▶ [Provided records]:
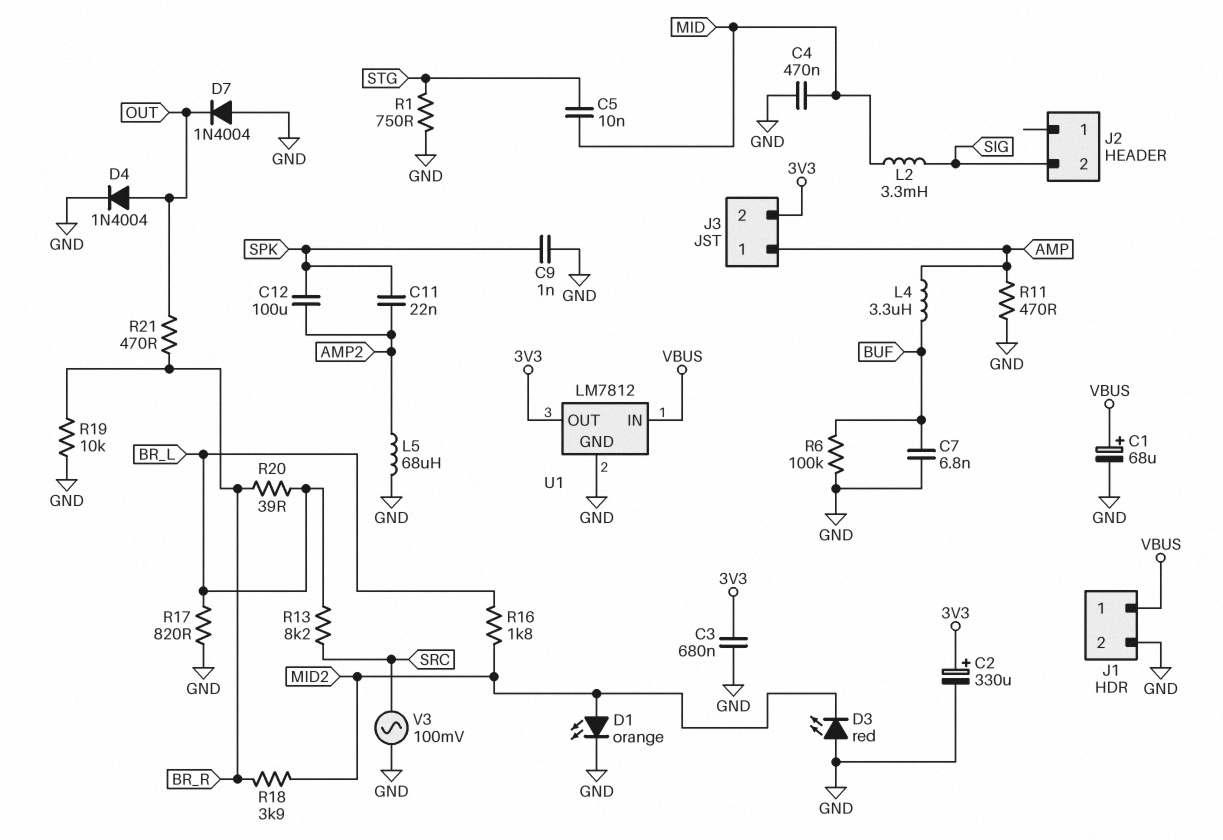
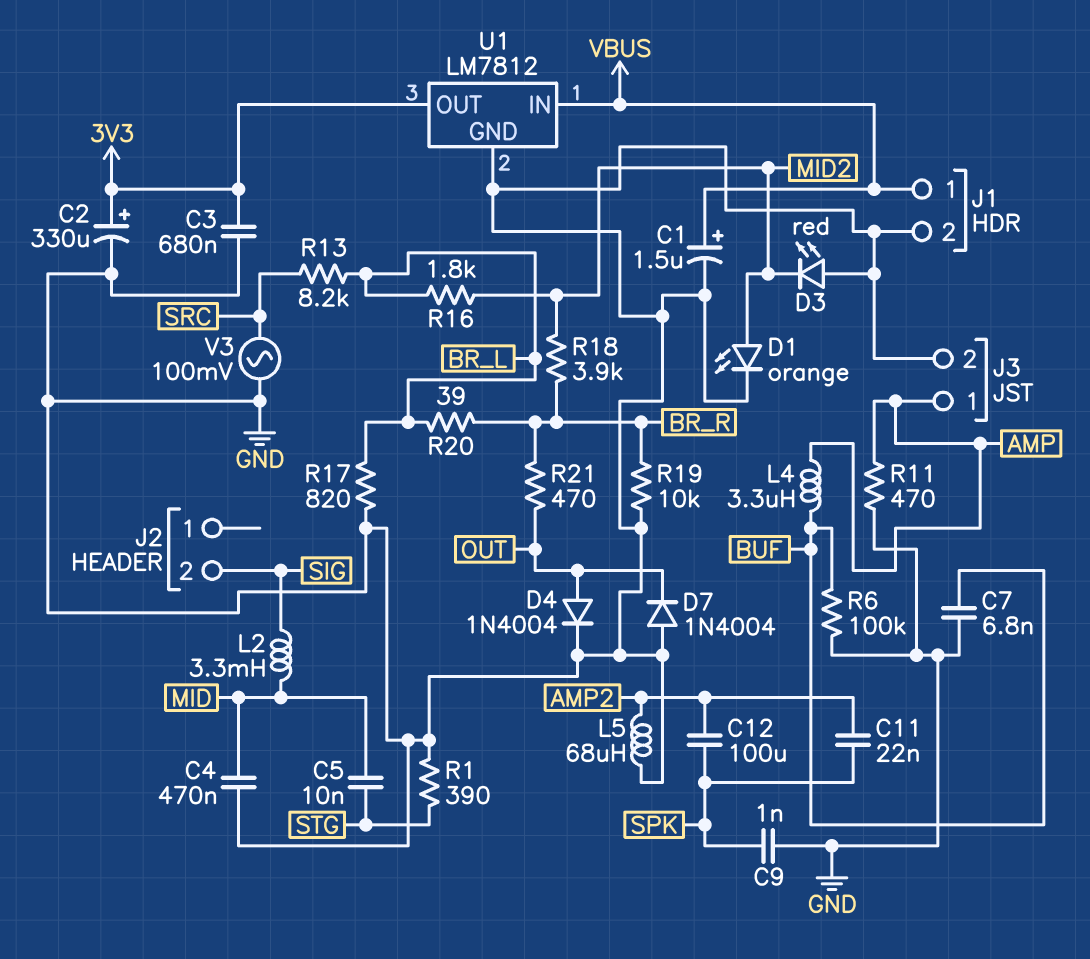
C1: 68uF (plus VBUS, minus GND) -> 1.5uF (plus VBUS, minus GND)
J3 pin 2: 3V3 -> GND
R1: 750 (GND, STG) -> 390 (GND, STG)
* * *
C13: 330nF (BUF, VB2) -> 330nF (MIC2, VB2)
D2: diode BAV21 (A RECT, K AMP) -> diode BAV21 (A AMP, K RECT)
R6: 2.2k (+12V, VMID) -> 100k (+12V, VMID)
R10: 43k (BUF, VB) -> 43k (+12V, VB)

▶ [Task details]:
Reprint exactly the lines above that start at the one with "C1: 68uF (plus" and end at the one with "R1: 750 (GND, STG) -> 390 (GND, STG)", keeping both and adding none.

▶ [Exercise response]:
C1: 68uF (plus VBUS, minus GND) -> 1.5uF (plus VBUS, minus GND)
J3 pin 2: 3V3 -> GND
R1: 750 (GND, STG) -> 390 (GND, STG)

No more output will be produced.